Scene edit records:
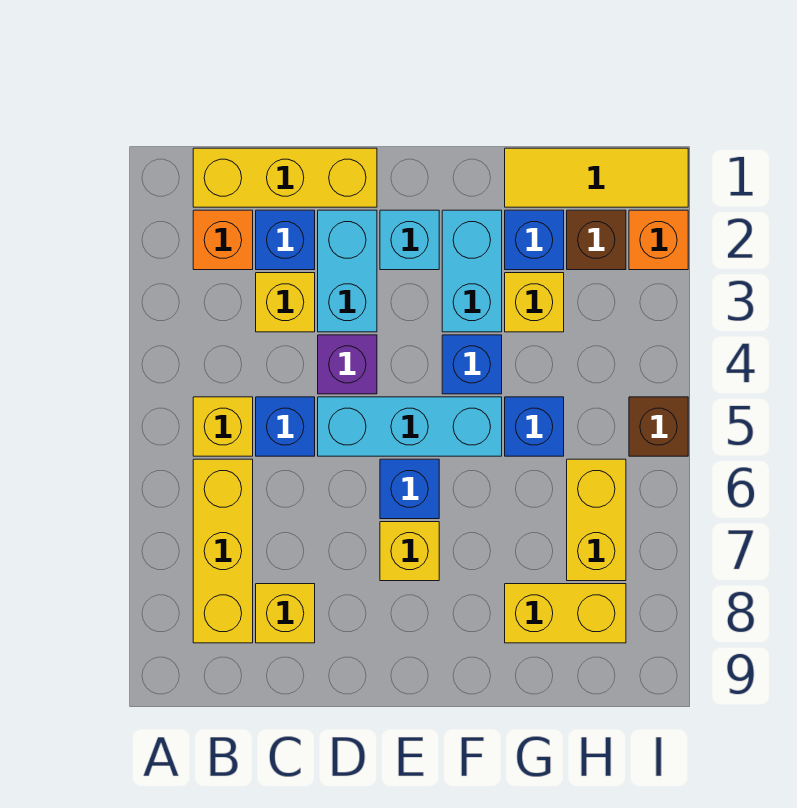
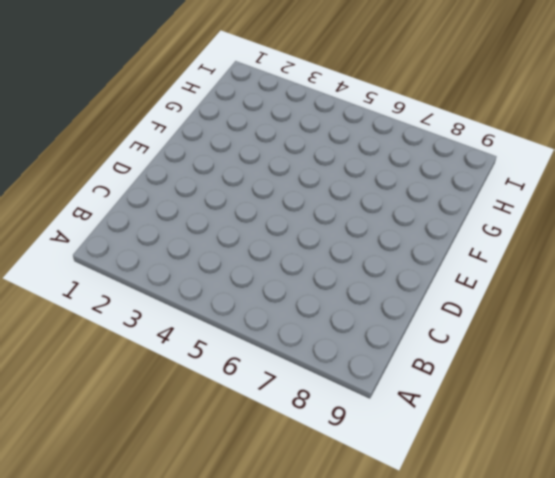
none -> yellow brick B1:D1 level 1
none -> orange brick B2 level 1
none -> yellow brick B5 level 1

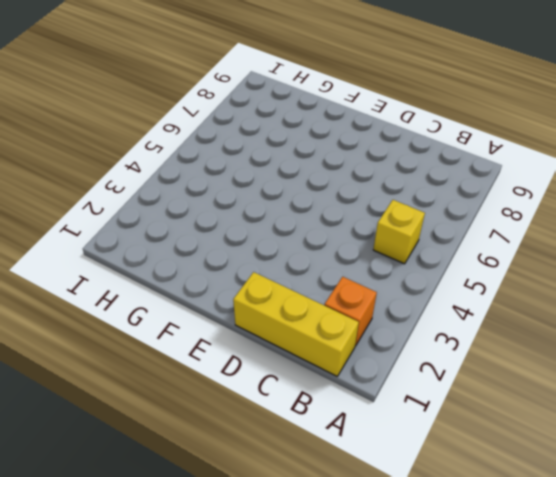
none -> yellow brick B6:B8 level 1
none -> blue brick C2 level 1
none -> yellow brick C3 level 1

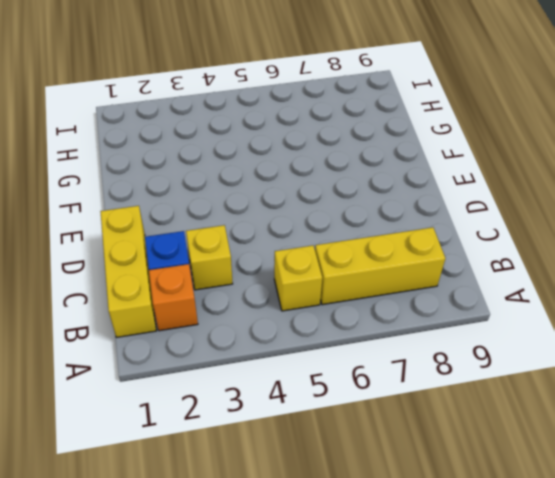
none -> blue brick C5 level 1
none -> yellow brick C8 level 1
none -> cyan brick D2:D3 level 1

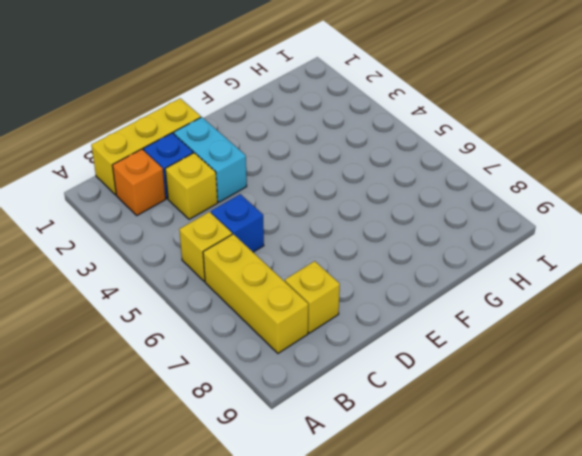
none -> purple brick D4 level 1
none -> cyan brick D5:F5 level 1
none -> cyan brick E2 level 1

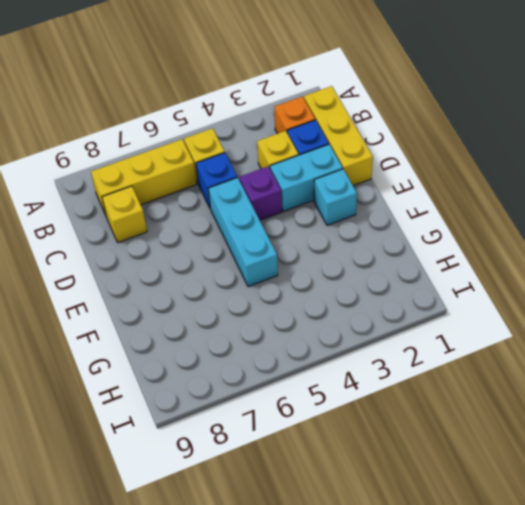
none -> blue brick E6 level 1
none -> yellow brick E7 level 1
none -> cyan brick F2:F3 level 1

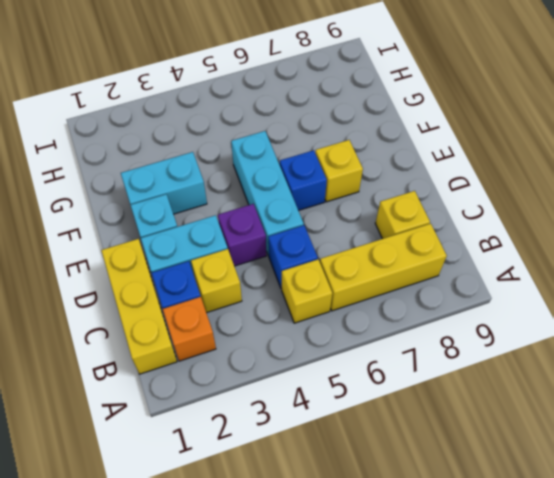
none -> blue brick F4 level 1
none -> yellow tile G1:I1 level 1
none -> blue brick G2 level 1

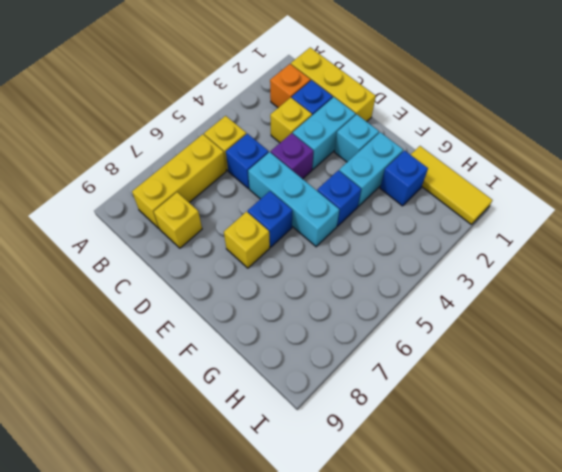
none -> yellow brick G3 level 1
none -> blue brick G5 level 1
none -> yellow brick G8:H8 level 1

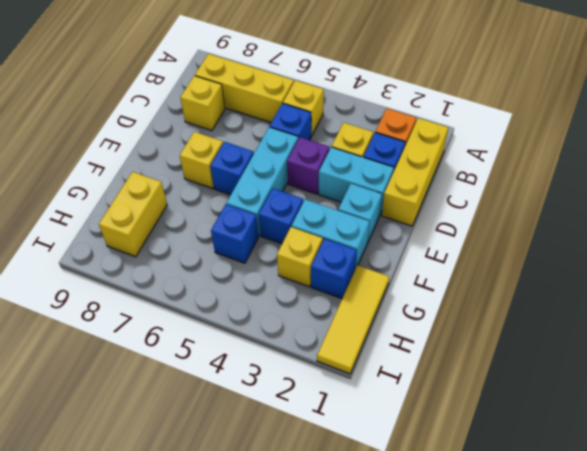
none -> brown brick H2 level 1
none -> yellow brick H6:H7 level 1
none -> orange brick I2 level 1

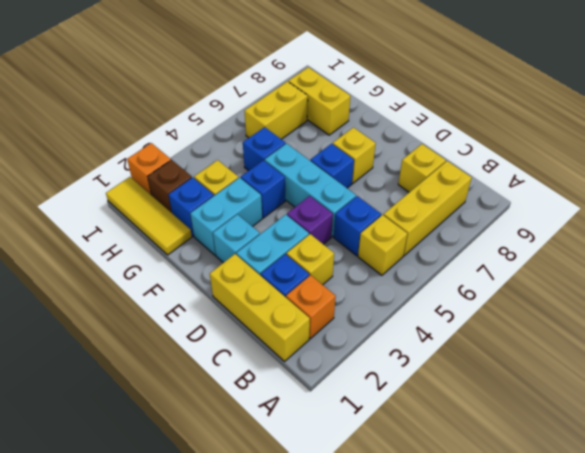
none -> brown brick I5 level 1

** Aim of the exercise **
Filter the data above down to lines with the word "cyan", and copy them.

** Output of the task **
none -> cyan brick D2:D3 level 1
none -> cyan brick D5:F5 level 1
none -> cyan brick E2 level 1
none -> cyan brick F2:F3 level 1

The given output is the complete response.